# TASK TO CARRY OUT:
Print exactly what appears from the line containing "S3: button (DGND, RESET)" through the final line of the data below, pictures excluded.

'''

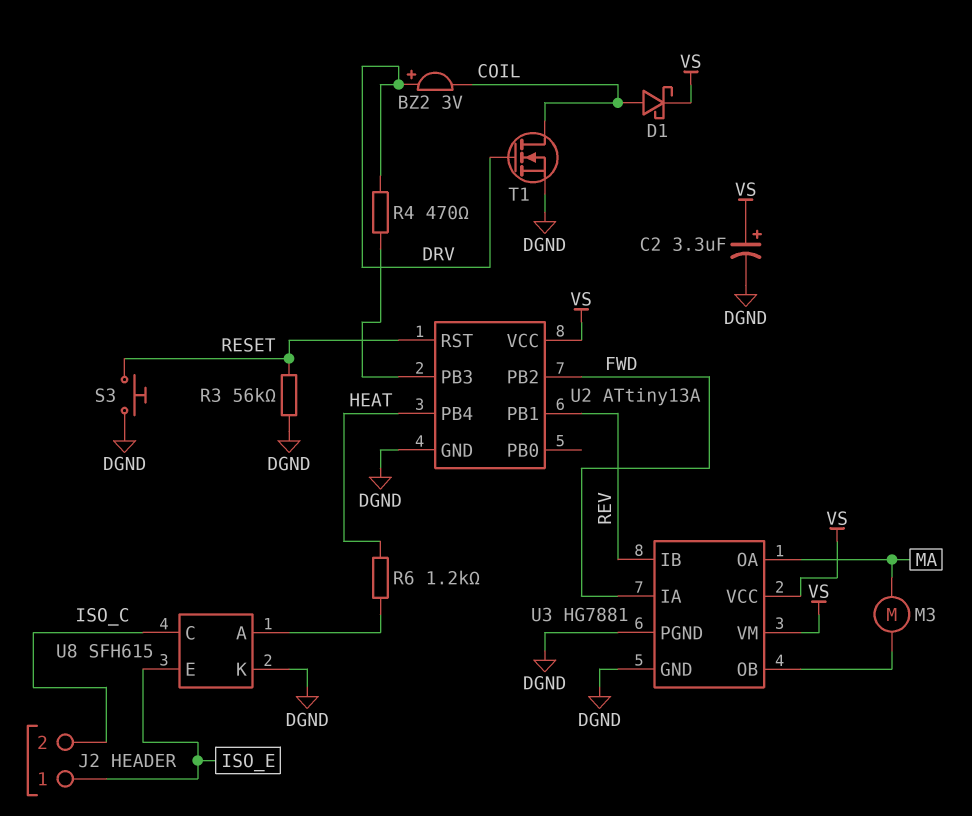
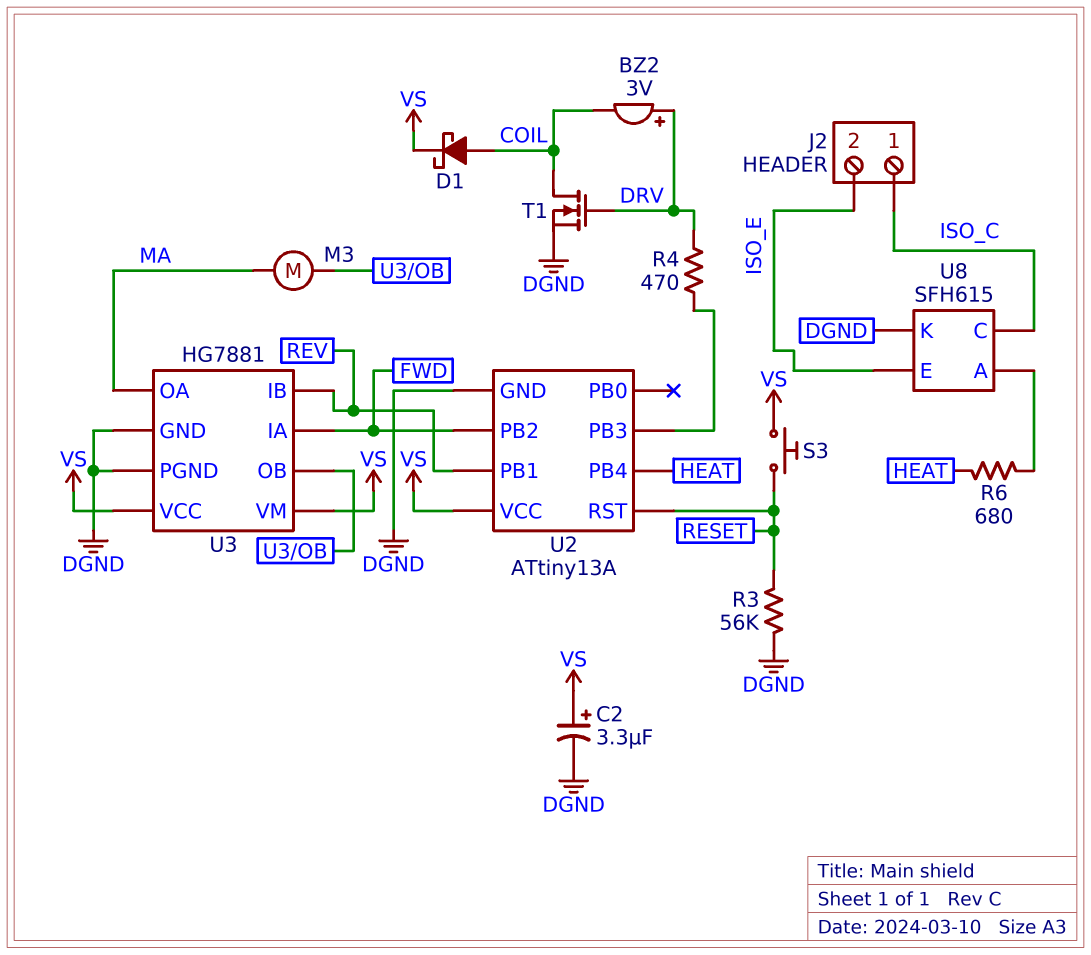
J2 pin 1: ISO_E -> ISO_C
J2 pin 2: ISO_C -> ISO_E
R6: 1.2k (HEAT, U8/A) -> 680 (HEAT, U8/A)
S3: button (DGND, RESET) -> button (RESET, VS)

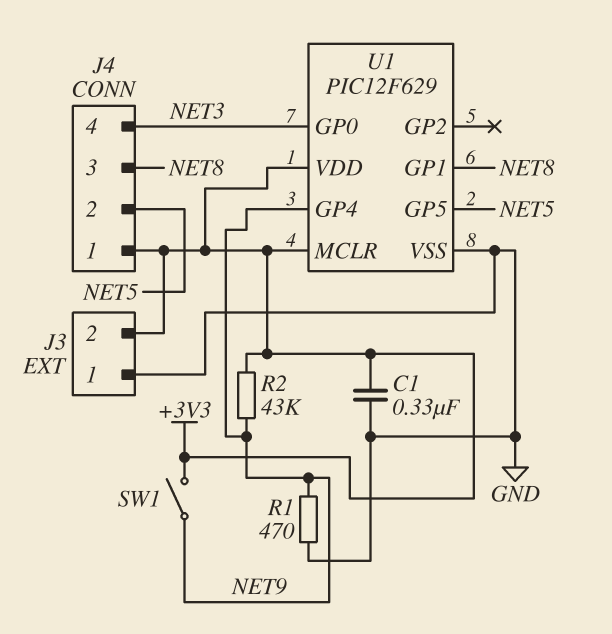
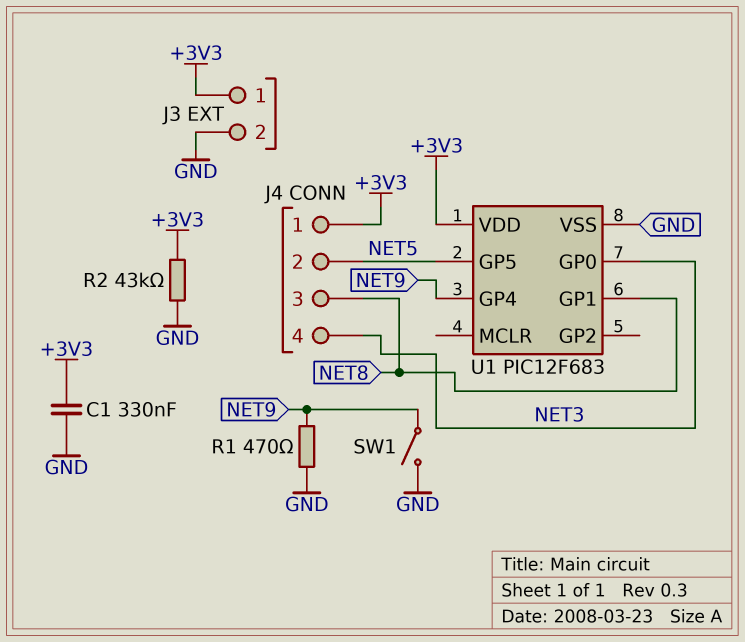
J3 pin 1: GND -> +3V3
J3 pin 2: +3V3 -> GND
R2: 43k (+3V3, NET9) -> 43k (+3V3, GND)
SW1: switch (+3V3, NET9) -> switch (GND, NET9)
U1: PIC12F629 -> PIC12F683
U1 pin MCLR: +3V3 -> none

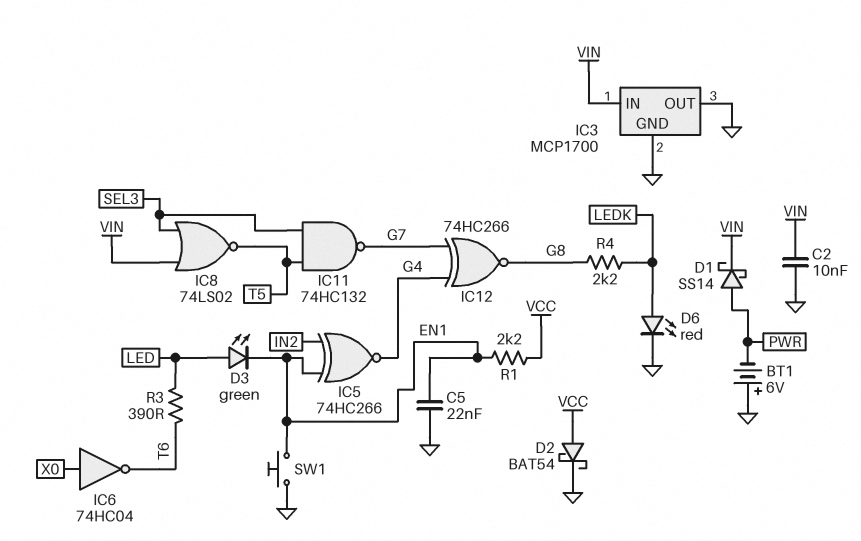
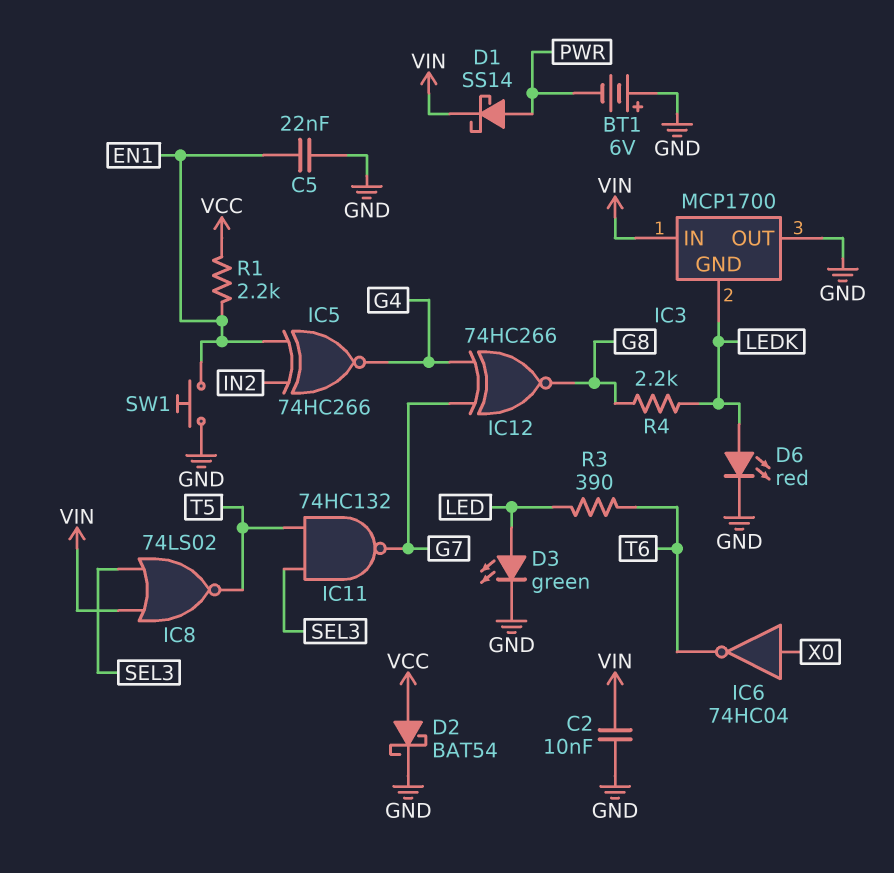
D3: LED green (A LED, K EN1) -> LED green (A LED, K GND)
IC3 pin GND: GND -> LEDK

'''

# SOLVED PROBLEM:
S3: button (DGND, RESET) -> button (RESET, VS)

J3 pin 1: GND -> +3V3
J3 pin 2: +3V3 -> GND
R2: 43k (+3V3, NET9) -> 43k (+3V3, GND)
SW1: switch (+3V3, NET9) -> switch (GND, NET9)
U1: PIC12F629 -> PIC12F683
U1 pin MCLR: +3V3 -> none

D3: LED green (A LED, K EN1) -> LED green (A LED, K GND)
IC3 pin GND: GND -> LEDK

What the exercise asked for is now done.